* To do:
The answer must consist of every line in the data below that holds the word "right".

* Supplied information:
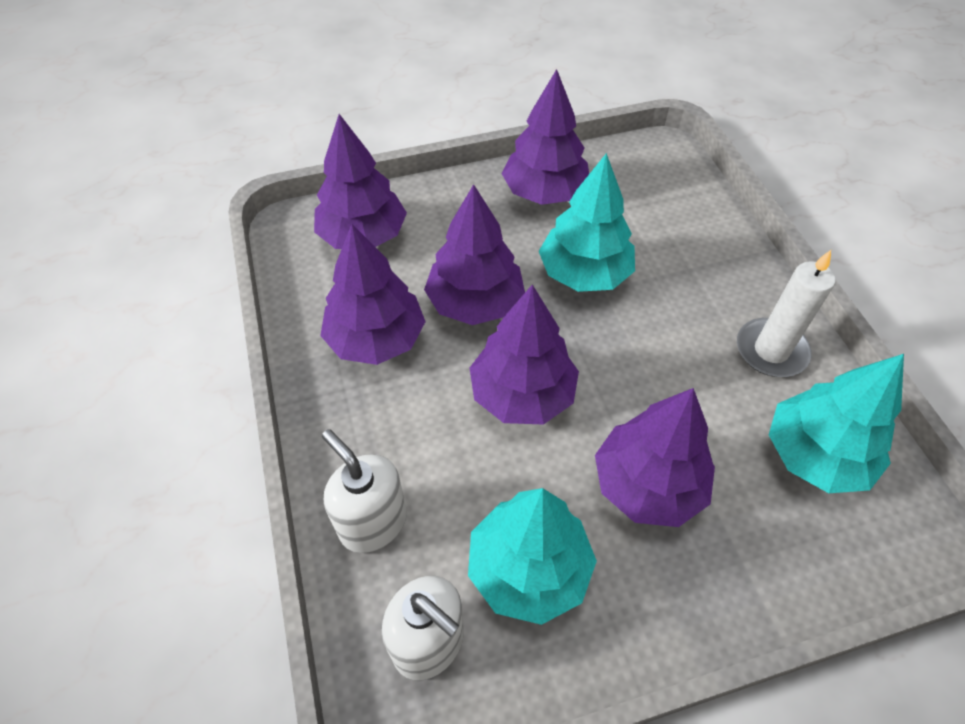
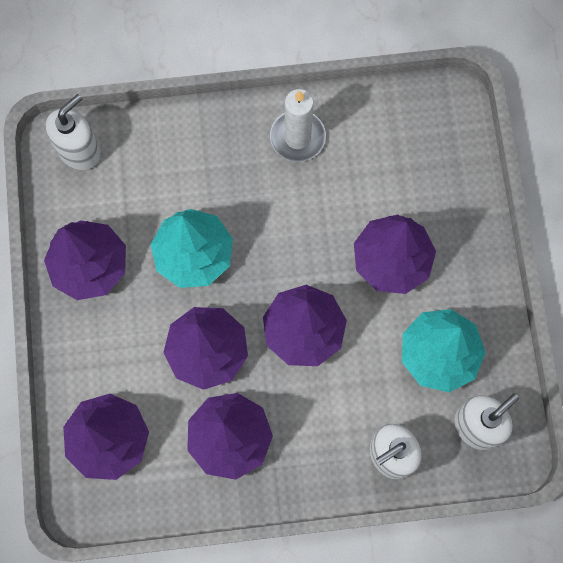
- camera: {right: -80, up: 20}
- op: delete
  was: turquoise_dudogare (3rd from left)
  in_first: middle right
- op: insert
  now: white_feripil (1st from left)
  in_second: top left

* Your response:
- camera: {right: -80, up: 20}
  in_first: middle right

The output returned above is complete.